What you have to do: Restate word for word the lines of the records below, starting at the line that contains "yellow plate K3:L6" and ending at the line that contains "none -> green slope M15:O15 level 2 top M", with both of those lines included and nothing else.

Extracted records:

_____

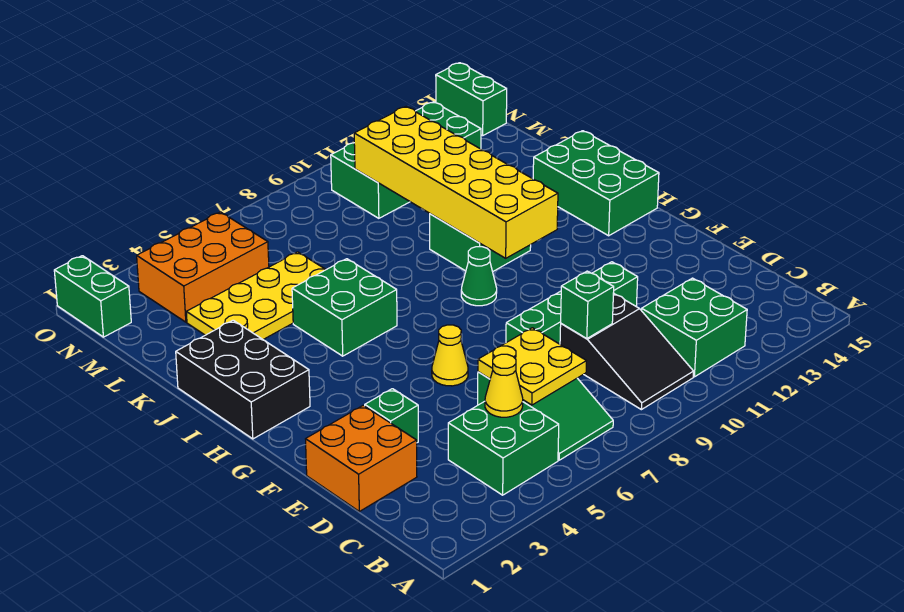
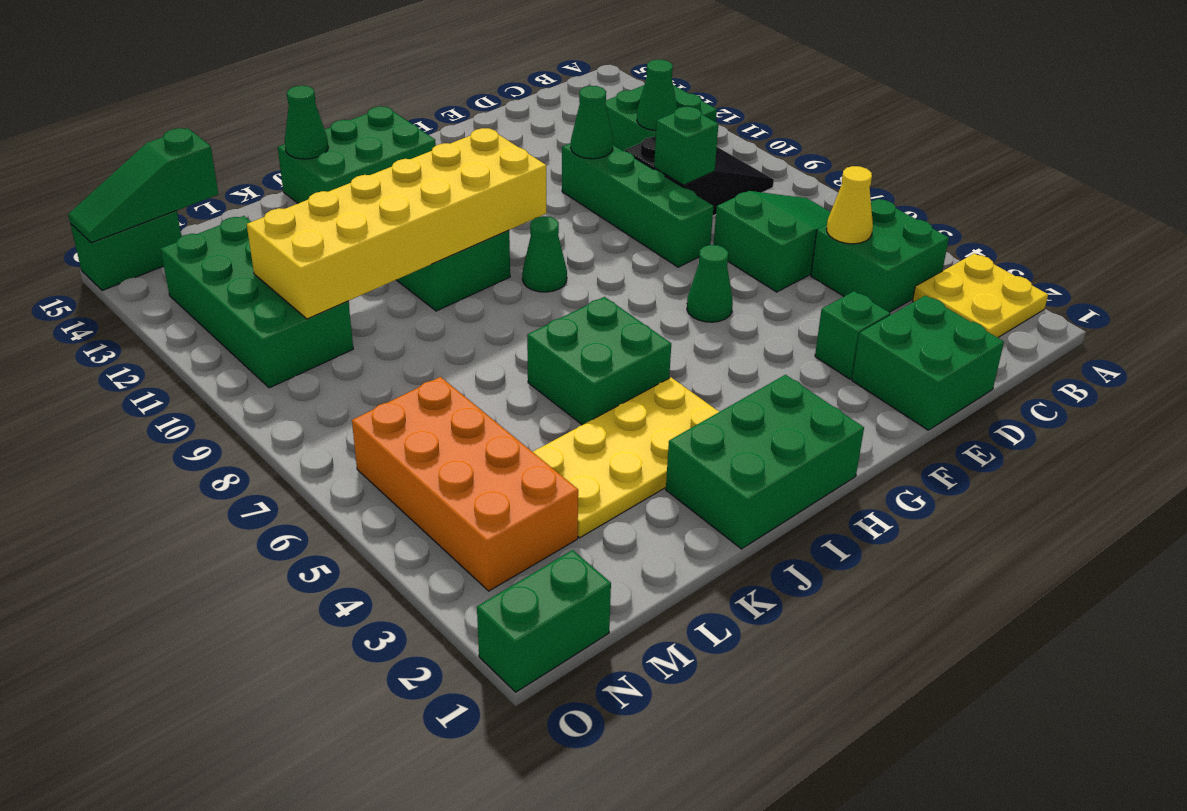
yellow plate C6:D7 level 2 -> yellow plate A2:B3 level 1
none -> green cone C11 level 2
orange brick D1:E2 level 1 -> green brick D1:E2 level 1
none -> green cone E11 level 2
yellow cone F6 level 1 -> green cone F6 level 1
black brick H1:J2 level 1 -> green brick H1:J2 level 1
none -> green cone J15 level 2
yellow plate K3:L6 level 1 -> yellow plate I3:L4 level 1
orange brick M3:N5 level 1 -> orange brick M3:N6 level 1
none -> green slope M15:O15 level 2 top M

_____

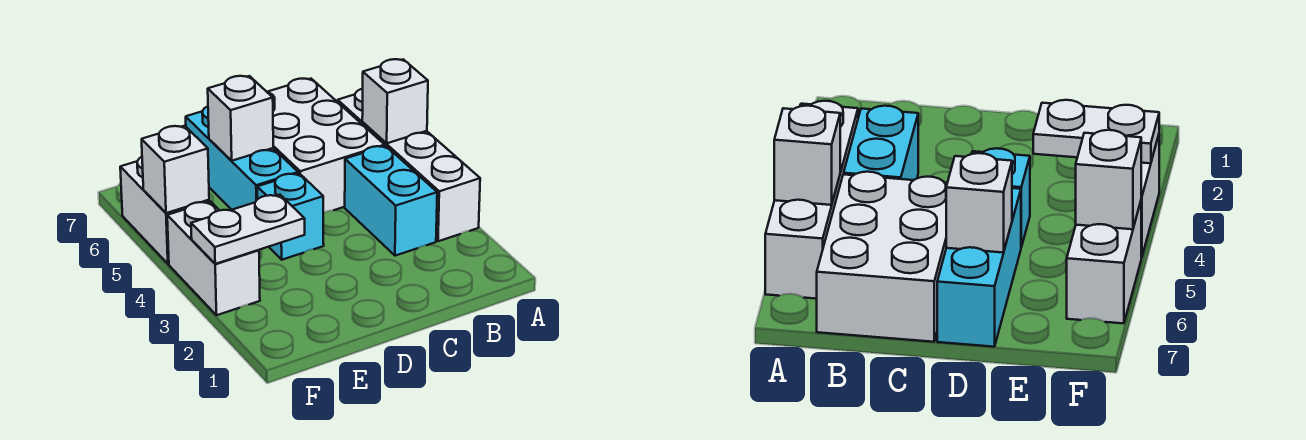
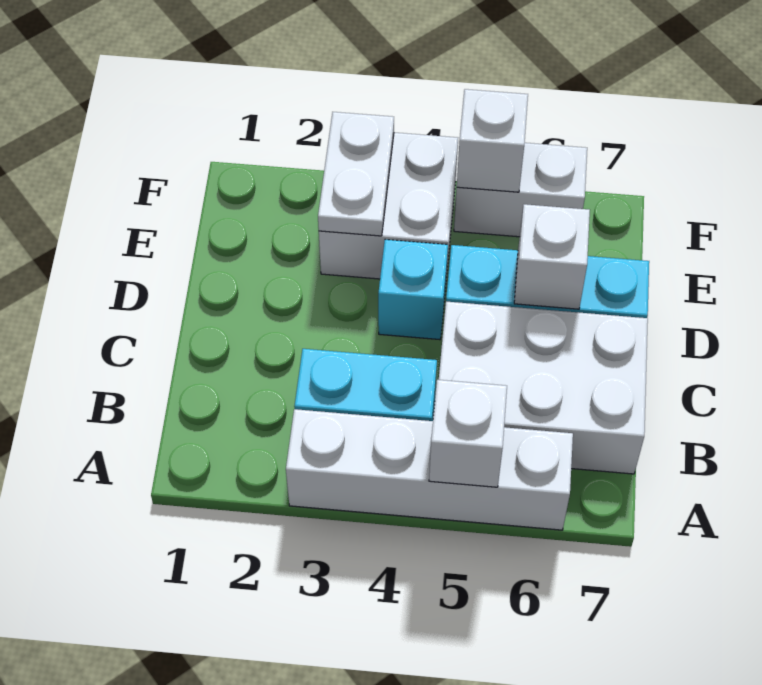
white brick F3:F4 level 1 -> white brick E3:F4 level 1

_____

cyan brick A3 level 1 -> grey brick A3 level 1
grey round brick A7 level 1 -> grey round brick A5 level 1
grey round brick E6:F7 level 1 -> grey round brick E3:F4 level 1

_____

Answer box:
yellow plate K3:L6 level 1 -> yellow plate I3:L4 level 1
orange brick M3:N5 level 1 -> orange brick M3:N6 level 1
none -> green slope M15:O15 level 2 top M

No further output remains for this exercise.